_Task_. In the listing that follows, locate the line containing "(372, 265) = (495, 262): white" and the line containing "(857, 221) = (287, 134): green". Retype exactly those two lines and every line between them, and nothing more.

_Records to use_.
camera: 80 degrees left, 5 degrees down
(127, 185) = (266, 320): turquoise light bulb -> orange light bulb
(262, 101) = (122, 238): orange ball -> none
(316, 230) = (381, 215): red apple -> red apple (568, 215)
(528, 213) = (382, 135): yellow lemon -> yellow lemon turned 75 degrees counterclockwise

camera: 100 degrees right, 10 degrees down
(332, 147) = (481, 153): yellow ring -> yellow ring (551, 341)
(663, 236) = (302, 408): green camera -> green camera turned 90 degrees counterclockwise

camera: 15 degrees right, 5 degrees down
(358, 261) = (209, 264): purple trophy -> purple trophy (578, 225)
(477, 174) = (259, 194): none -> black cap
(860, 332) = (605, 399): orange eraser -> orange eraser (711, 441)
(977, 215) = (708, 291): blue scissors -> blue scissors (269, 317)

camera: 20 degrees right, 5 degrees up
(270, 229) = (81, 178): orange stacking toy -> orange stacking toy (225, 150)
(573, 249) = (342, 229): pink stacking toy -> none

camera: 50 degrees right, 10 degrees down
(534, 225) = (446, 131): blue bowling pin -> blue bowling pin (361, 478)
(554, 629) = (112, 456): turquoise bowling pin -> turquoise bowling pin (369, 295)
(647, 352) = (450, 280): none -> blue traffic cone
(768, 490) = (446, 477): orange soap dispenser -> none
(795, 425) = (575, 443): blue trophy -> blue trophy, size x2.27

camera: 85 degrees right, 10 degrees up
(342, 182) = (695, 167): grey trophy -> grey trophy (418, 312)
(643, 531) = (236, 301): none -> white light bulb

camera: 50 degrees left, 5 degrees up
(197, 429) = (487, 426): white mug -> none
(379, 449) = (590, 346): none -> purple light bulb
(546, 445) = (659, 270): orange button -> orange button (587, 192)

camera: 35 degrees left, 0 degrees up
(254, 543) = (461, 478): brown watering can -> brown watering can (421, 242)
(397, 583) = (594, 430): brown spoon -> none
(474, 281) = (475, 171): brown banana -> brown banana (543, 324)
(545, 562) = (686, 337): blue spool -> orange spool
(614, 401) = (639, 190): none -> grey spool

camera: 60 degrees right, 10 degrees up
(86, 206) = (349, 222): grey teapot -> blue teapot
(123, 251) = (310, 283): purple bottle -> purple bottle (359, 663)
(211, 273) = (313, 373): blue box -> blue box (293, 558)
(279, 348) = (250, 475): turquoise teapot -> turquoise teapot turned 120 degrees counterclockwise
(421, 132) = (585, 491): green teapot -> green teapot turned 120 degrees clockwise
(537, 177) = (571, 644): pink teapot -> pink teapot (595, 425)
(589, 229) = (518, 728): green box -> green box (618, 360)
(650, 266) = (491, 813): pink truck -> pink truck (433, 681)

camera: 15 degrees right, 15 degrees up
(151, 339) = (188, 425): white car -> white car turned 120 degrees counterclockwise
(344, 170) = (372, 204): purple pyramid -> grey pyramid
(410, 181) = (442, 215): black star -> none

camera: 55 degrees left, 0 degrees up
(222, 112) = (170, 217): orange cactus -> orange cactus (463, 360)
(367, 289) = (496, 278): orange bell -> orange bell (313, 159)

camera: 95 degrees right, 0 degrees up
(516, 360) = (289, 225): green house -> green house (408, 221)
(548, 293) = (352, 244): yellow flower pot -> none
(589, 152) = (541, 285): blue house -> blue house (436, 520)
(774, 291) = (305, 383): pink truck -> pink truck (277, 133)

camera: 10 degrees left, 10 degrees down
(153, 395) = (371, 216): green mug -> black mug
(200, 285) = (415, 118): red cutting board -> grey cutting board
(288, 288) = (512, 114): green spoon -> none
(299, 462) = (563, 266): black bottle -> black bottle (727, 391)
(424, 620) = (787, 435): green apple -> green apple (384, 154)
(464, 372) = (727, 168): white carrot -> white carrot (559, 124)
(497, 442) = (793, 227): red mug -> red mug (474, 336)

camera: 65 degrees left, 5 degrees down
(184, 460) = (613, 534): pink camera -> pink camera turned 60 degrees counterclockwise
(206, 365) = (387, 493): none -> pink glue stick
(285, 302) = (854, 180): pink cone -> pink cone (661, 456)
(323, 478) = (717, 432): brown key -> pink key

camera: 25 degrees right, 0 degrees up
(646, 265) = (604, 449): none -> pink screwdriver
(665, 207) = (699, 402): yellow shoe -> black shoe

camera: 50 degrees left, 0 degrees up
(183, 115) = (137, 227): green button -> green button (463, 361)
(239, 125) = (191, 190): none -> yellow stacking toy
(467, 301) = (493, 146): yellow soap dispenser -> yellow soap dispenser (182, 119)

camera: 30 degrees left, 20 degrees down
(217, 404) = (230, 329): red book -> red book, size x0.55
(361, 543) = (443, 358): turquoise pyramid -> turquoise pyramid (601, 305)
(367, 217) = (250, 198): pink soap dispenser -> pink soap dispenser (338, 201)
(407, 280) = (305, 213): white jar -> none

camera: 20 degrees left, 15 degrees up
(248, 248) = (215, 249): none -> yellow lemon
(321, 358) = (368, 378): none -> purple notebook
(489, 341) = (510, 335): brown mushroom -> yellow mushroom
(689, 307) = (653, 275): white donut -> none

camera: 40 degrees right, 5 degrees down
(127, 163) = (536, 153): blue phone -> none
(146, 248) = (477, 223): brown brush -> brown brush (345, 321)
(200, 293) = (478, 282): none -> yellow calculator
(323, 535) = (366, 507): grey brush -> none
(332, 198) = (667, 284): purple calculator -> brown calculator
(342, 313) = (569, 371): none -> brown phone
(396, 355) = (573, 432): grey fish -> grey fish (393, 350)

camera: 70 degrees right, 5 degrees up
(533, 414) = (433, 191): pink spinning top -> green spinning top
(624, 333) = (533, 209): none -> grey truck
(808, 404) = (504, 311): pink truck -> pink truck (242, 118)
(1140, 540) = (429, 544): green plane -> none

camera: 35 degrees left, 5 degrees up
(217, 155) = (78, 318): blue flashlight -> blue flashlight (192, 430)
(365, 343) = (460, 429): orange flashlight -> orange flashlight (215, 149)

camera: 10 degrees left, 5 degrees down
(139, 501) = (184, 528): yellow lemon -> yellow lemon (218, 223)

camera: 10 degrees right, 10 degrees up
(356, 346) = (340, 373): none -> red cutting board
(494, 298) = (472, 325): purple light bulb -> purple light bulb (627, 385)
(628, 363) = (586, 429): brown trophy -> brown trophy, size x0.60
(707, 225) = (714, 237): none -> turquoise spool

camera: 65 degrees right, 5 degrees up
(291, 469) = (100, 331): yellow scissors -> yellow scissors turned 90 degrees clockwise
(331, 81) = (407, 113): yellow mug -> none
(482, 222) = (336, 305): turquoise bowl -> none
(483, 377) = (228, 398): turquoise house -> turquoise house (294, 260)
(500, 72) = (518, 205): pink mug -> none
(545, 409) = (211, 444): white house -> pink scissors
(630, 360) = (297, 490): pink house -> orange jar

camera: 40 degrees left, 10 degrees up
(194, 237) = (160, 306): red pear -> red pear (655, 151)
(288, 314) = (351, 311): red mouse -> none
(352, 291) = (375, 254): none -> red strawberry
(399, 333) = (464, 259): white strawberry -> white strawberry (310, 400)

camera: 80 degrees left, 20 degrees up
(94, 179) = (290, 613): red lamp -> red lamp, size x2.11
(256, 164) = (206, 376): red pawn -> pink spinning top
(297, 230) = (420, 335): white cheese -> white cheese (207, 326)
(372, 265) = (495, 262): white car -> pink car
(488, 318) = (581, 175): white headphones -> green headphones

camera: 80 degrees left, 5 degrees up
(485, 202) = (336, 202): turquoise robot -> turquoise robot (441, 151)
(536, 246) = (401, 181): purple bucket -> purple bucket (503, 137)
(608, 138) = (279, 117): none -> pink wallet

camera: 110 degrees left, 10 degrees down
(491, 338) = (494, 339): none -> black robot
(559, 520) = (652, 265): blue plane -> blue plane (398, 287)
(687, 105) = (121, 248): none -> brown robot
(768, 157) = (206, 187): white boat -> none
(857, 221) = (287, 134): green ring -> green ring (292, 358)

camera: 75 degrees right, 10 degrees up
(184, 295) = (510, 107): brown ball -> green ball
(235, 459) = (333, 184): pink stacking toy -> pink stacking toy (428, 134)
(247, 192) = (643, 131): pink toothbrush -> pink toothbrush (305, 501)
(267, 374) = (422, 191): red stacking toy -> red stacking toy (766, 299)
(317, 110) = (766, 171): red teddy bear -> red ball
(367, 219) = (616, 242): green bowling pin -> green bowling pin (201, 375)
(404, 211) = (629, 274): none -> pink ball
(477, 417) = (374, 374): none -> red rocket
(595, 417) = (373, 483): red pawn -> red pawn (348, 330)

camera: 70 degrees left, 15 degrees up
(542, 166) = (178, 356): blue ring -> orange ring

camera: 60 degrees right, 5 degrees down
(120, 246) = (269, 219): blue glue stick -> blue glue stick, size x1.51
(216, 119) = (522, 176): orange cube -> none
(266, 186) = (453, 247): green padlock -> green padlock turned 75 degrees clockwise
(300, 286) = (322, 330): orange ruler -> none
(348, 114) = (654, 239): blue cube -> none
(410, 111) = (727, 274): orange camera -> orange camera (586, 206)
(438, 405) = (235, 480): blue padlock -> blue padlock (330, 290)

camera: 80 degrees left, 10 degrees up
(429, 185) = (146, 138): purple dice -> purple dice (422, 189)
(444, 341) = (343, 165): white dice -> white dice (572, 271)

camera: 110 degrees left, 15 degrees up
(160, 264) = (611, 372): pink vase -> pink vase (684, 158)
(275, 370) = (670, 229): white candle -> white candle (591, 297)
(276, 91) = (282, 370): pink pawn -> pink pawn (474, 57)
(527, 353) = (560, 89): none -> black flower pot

_Written solution_.
(372, 265) = (495, 262): white car -> pink car
(488, 318) = (581, 175): white headphones -> green headphones

camera: 80 degrees left, 5 degrees up
(485, 202) = (336, 202): turquoise robot -> turquoise robot (441, 151)
(536, 246) = (401, 181): purple bucket -> purple bucket (503, 137)
(608, 138) = (279, 117): none -> pink wallet

camera: 110 degrees left, 10 degrees down
(491, 338) = (494, 339): none -> black robot
(559, 520) = (652, 265): blue plane -> blue plane (398, 287)
(687, 105) = (121, 248): none -> brown robot
(768, 157) = (206, 187): white boat -> none
(857, 221) = (287, 134): green ring -> green ring (292, 358)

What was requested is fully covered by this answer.